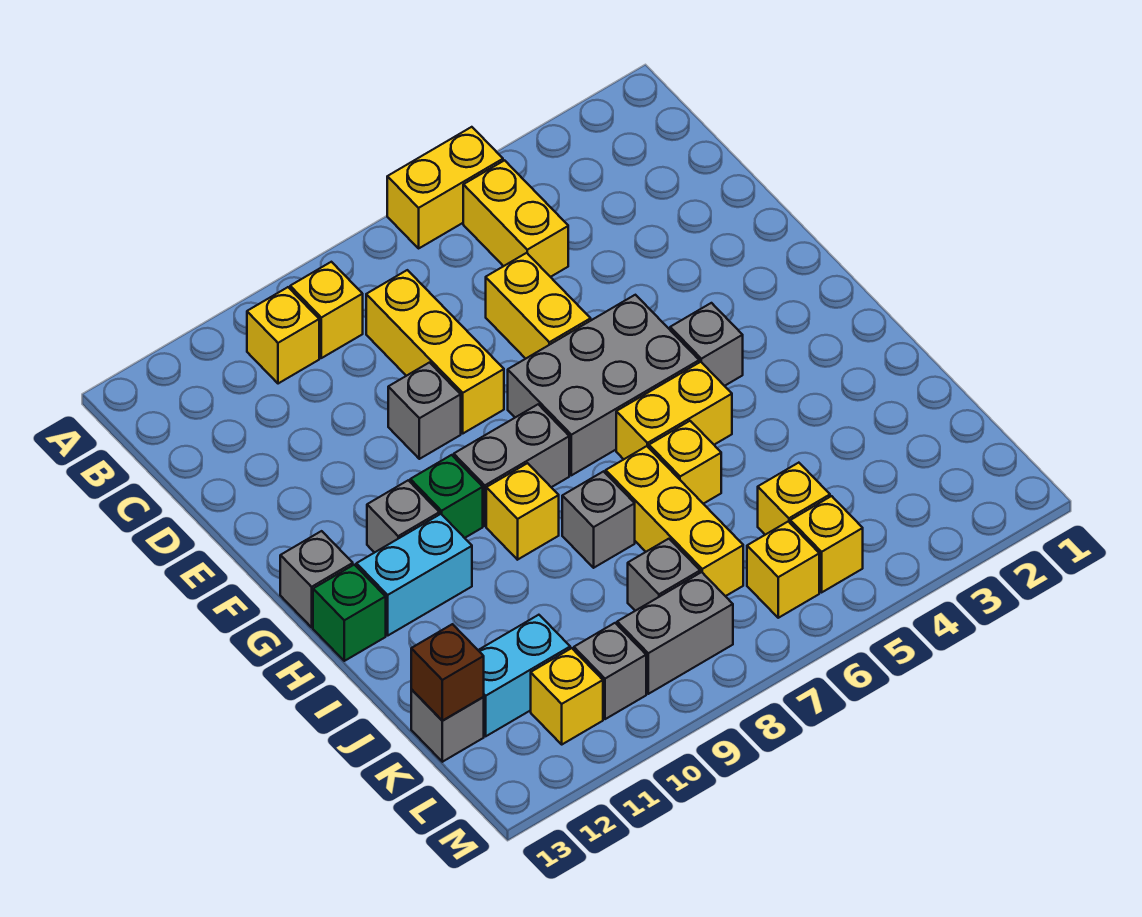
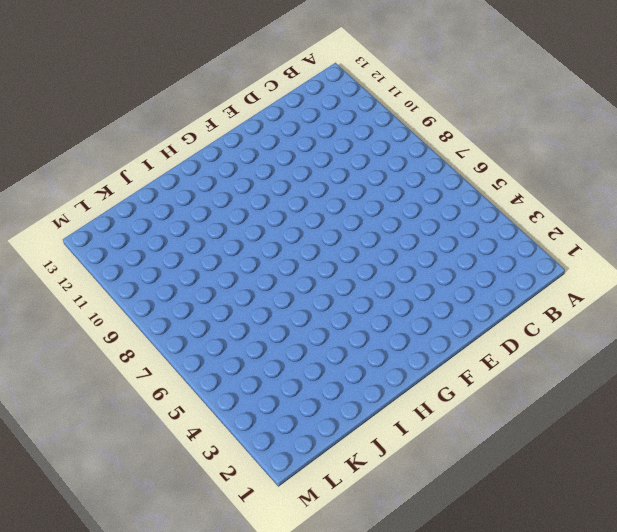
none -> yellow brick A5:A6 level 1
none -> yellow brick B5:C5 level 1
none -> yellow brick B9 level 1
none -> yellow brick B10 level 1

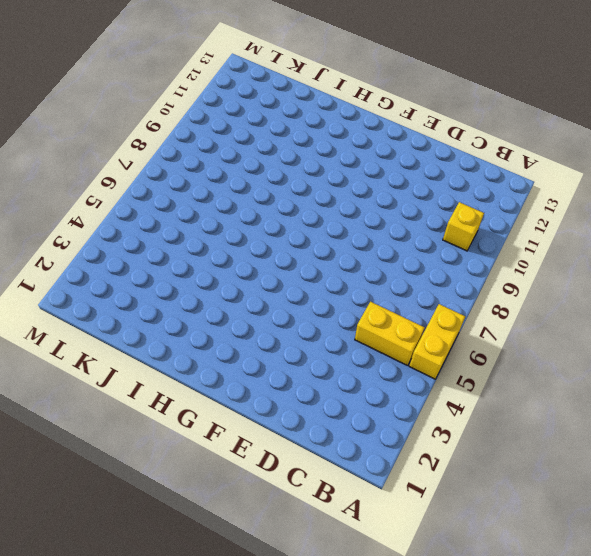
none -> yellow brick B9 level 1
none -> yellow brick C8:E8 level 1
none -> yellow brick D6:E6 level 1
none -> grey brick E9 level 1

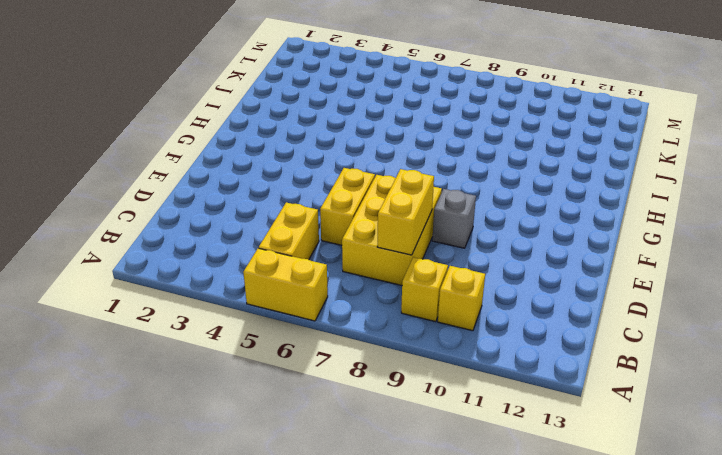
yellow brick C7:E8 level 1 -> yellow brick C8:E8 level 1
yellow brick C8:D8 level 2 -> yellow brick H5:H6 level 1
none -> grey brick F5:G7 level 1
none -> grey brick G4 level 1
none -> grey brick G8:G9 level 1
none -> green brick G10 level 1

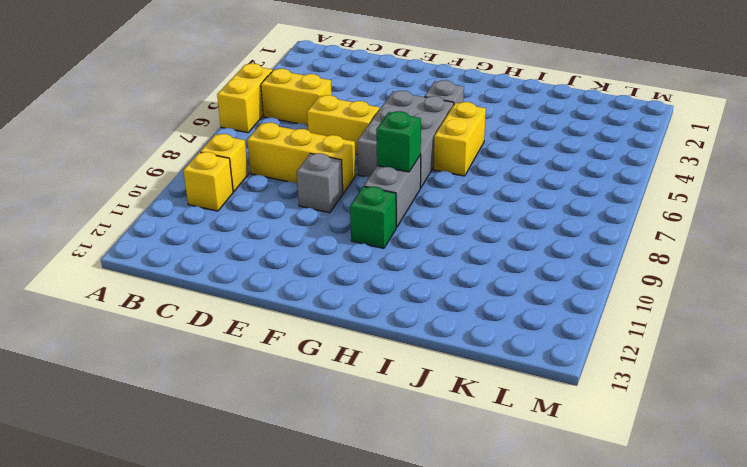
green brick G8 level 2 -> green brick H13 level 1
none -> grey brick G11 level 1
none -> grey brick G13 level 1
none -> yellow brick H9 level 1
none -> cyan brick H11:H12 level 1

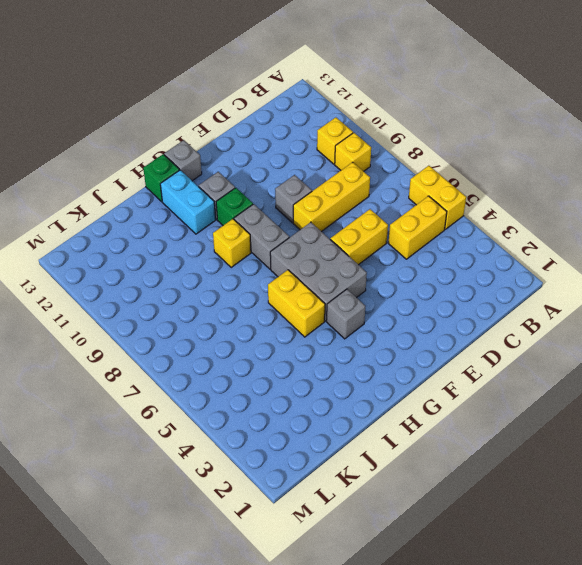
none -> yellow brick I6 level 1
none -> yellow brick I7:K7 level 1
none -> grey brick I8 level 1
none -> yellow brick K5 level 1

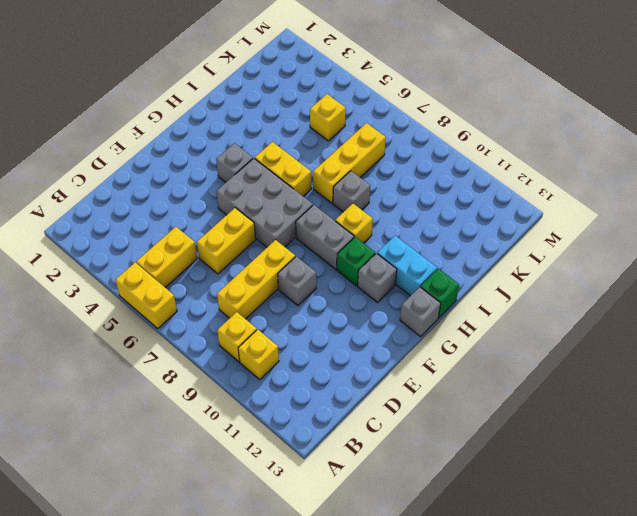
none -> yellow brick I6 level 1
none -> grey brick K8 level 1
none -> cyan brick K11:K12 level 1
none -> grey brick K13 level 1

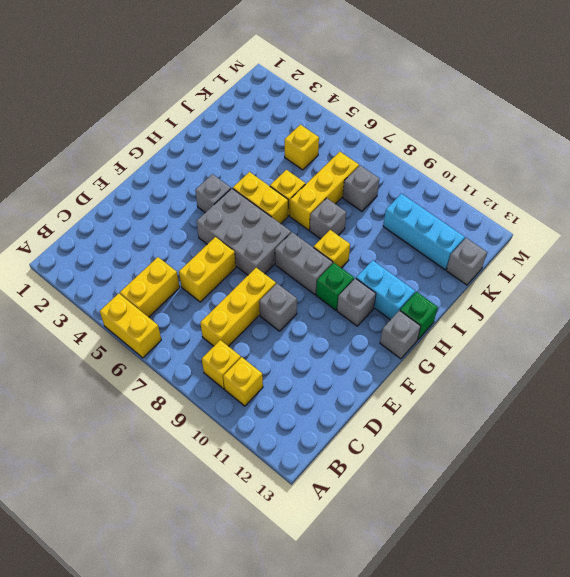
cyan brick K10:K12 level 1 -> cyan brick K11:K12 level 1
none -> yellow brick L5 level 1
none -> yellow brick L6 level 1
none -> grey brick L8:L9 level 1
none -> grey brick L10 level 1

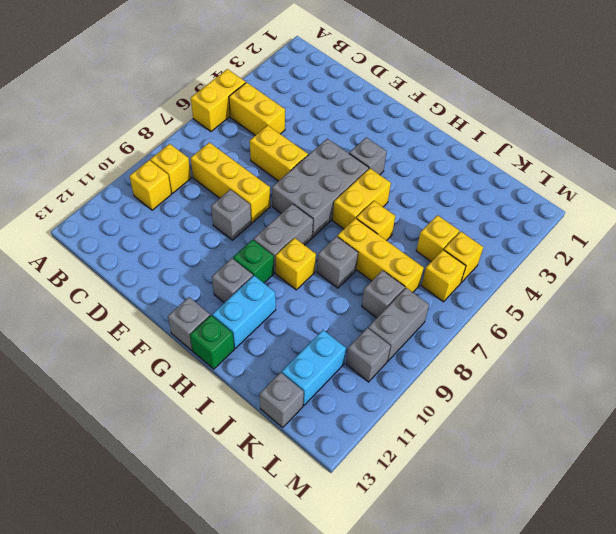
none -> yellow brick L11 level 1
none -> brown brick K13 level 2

* * * * * * * * *

*Instructions for the task*
Extract only the lines from the line containing "none -> grey brick G4 level 1" through the final line of the listing above, unchanged; pictures stay out of the copy.

*Answer to this exercise*
none -> grey brick G4 level 1
none -> grey brick G8:G9 level 1
none -> green brick G10 level 1

green brick G8 level 2 -> green brick H13 level 1
none -> grey brick G11 level 1
none -> grey brick G13 level 1
none -> yellow brick H9 level 1
none -> cyan brick H11:H12 level 1

none -> yellow brick I6 level 1
none -> yellow brick I7:K7 level 1
none -> grey brick I8 level 1
none -> yellow brick K5 level 1

none -> yellow brick I6 level 1
none -> grey brick K8 level 1
none -> cyan brick K11:K12 level 1
none -> grey brick K13 level 1

cyan brick K10:K12 level 1 -> cyan brick K11:K12 level 1
none -> yellow brick L5 level 1
none -> yellow brick L6 level 1
none -> grey brick L8:L9 level 1
none -> grey brick L10 level 1

none -> yellow brick L11 level 1
none -> brown brick K13 level 2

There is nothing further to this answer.